_Data records:_
##############################
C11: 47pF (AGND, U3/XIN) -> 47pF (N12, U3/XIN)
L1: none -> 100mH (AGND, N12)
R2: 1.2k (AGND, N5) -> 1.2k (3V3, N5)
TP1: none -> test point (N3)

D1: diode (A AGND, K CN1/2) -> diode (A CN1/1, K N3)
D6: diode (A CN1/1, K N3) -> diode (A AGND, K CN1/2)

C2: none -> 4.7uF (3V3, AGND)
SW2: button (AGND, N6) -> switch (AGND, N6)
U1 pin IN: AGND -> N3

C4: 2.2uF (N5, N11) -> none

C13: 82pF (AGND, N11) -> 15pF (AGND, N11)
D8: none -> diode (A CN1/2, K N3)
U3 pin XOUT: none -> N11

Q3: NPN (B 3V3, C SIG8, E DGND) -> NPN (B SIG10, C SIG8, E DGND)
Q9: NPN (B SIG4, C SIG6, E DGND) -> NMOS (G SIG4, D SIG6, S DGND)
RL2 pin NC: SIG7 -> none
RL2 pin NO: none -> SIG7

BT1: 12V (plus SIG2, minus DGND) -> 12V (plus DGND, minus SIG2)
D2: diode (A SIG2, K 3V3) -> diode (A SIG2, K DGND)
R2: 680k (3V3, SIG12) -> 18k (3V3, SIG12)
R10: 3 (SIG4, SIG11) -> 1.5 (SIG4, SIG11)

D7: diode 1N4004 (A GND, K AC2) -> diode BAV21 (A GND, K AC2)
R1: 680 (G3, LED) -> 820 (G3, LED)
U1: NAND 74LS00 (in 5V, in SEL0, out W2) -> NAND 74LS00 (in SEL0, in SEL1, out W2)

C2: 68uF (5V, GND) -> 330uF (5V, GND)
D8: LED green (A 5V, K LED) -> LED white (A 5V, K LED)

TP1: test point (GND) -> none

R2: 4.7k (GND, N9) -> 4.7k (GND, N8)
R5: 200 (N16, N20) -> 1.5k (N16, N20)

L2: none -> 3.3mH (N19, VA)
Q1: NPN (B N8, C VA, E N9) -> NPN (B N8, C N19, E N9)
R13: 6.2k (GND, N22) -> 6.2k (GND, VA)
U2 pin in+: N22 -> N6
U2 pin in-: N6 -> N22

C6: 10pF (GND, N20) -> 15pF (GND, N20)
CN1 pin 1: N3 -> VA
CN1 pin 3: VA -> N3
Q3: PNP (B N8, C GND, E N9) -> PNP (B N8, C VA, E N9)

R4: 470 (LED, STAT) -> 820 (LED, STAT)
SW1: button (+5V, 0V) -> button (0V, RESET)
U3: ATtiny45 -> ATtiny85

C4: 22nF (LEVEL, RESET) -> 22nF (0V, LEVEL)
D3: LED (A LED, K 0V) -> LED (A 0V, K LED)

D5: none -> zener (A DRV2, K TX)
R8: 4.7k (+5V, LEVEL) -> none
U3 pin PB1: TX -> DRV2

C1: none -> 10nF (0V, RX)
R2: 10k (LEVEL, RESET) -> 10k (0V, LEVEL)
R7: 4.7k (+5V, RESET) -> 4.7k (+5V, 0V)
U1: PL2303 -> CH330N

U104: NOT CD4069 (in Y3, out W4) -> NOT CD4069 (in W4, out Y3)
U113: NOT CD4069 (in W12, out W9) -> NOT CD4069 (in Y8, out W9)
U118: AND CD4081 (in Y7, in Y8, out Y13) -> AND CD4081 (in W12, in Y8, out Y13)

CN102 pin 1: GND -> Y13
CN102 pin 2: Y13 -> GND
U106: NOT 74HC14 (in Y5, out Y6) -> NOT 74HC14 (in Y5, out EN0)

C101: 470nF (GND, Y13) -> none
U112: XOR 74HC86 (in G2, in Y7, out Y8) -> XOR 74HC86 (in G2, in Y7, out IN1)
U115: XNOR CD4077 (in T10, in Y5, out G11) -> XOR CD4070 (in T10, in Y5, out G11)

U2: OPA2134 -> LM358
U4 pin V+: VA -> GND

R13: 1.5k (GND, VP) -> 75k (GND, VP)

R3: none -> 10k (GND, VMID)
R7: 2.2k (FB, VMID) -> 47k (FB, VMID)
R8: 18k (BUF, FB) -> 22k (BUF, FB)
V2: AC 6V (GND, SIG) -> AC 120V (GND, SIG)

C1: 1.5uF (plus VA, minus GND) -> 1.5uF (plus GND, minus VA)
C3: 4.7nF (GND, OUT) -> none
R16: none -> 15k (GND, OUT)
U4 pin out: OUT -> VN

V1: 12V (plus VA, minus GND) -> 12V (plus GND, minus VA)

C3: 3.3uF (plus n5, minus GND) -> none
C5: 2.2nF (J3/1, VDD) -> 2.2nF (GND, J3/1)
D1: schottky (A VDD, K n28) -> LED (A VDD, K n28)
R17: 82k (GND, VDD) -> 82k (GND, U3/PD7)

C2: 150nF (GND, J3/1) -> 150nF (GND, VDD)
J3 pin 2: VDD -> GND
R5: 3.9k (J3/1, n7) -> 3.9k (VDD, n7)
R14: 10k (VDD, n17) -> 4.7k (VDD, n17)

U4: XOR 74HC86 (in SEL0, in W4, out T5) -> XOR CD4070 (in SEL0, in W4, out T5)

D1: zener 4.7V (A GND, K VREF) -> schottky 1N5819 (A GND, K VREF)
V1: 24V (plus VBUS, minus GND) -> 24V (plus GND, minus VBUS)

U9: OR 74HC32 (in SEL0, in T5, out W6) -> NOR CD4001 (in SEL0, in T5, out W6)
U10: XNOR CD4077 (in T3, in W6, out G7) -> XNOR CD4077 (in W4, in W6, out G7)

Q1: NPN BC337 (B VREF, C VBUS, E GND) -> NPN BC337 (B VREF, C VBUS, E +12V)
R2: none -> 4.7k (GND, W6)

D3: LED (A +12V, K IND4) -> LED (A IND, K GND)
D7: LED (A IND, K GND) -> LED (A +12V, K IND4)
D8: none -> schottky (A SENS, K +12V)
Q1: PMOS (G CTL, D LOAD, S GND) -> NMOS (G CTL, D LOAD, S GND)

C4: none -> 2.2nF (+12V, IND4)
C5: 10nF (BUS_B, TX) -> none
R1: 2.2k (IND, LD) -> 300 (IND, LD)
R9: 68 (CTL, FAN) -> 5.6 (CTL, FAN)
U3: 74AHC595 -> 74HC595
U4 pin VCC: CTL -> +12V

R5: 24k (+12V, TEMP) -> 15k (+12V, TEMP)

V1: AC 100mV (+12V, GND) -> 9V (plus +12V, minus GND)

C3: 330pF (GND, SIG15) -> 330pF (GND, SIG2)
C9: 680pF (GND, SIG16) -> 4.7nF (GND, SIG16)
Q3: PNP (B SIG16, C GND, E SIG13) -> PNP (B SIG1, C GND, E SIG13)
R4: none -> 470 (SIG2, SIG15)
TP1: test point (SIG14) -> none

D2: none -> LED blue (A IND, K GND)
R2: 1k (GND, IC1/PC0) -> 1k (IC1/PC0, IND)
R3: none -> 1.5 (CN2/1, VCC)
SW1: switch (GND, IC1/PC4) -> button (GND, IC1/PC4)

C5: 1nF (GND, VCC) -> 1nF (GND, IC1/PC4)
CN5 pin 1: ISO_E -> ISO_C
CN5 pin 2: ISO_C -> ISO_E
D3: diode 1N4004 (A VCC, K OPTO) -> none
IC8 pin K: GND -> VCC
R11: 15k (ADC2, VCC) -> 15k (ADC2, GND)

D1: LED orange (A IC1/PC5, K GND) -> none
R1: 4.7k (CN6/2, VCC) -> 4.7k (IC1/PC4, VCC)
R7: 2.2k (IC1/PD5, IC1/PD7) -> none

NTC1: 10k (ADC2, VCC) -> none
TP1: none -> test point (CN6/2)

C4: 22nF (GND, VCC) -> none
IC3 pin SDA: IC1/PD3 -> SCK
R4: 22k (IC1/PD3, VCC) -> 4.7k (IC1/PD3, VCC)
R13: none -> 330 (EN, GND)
##############################
Could you restate word for word the lines above, from the one that contains "SW2: button (AGND, N6) -> switch (AGND, N6)" through the one that contains "Q3: PNP (B N8, C", and no others?

_Response:_
SW2: button (AGND, N6) -> switch (AGND, N6)
U1 pin IN: AGND -> N3

C4: 2.2uF (N5, N11) -> none

C13: 82pF (AGND, N11) -> 15pF (AGND, N11)
D8: none -> diode (A CN1/2, K N3)
U3 pin XOUT: none -> N11

Q3: NPN (B 3V3, C SIG8, E DGND) -> NPN (B SIG10, C SIG8, E DGND)
Q9: NPN (B SIG4, C SIG6, E DGND) -> NMOS (G SIG4, D SIG6, S DGND)
RL2 pin NC: SIG7 -> none
RL2 pin NO: none -> SIG7

BT1: 12V (plus SIG2, minus DGND) -> 12V (plus DGND, minus SIG2)
D2: diode (A SIG2, K 3V3) -> diode (A SIG2, K DGND)
R2: 680k (3V3, SIG12) -> 18k (3V3, SIG12)
R10: 3 (SIG4, SIG11) -> 1.5 (SIG4, SIG11)

D7: diode 1N4004 (A GND, K AC2) -> diode BAV21 (A GND, K AC2)
R1: 680 (G3, LED) -> 820 (G3, LED)
U1: NAND 74LS00 (in 5V, in SEL0, out W2) -> NAND 74LS00 (in SEL0, in SEL1, out W2)

C2: 68uF (5V, GND) -> 330uF (5V, GND)
D8: LED green (A 5V, K LED) -> LED white (A 5V, K LED)

TP1: test point (GND) -> none

R2: 4.7k (GND, N9) -> 4.7k (GND, N8)
R5: 200 (N16, N20) -> 1.5k (N16, N20)

L2: none -> 3.3mH (N19, VA)
Q1: NPN (B N8, C VA, E N9) -> NPN (B N8, C N19, E N9)
R13: 6.2k (GND, N22) -> 6.2k (GND, VA)
U2 pin in+: N22 -> N6
U2 pin in-: N6 -> N22

C6: 10pF (GND, N20) -> 15pF (GND, N20)
CN1 pin 1: N3 -> VA
CN1 pin 3: VA -> N3
Q3: PNP (B N8, C GND, E N9) -> PNP (B N8, C VA, E N9)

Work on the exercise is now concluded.